*Task requirements*.
From the listing below, extract each line containing the string "camera".

──────── Supplied information ────────

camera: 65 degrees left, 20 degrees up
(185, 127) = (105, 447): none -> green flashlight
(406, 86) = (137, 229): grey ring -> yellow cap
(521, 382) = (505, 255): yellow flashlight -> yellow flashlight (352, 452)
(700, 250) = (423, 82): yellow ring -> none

────────
──────── Supplied information ────────

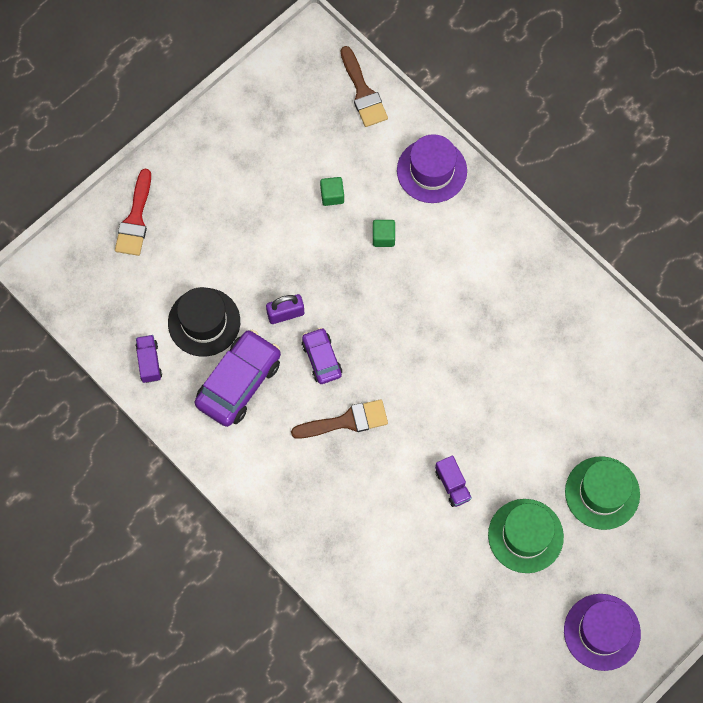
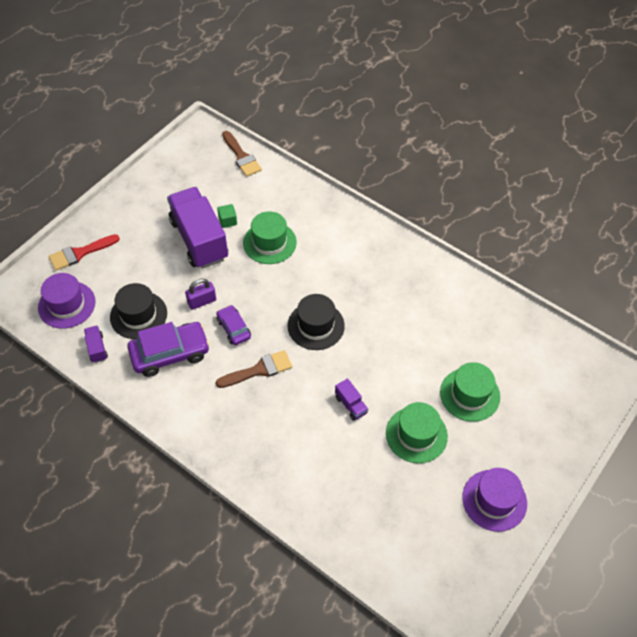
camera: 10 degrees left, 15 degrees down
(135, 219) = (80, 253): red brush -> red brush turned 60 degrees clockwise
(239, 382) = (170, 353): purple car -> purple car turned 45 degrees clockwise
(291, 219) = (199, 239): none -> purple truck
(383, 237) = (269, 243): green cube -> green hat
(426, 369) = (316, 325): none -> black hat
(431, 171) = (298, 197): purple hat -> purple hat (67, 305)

────────
──────── Supplied information ────────

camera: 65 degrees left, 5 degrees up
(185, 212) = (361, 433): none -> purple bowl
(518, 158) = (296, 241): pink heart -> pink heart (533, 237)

────────

*Response box*.
camera: 65 degrees left, 20 degrees up
camera: 10 degrees left, 15 degrees down
camera: 65 degrees left, 5 degrees up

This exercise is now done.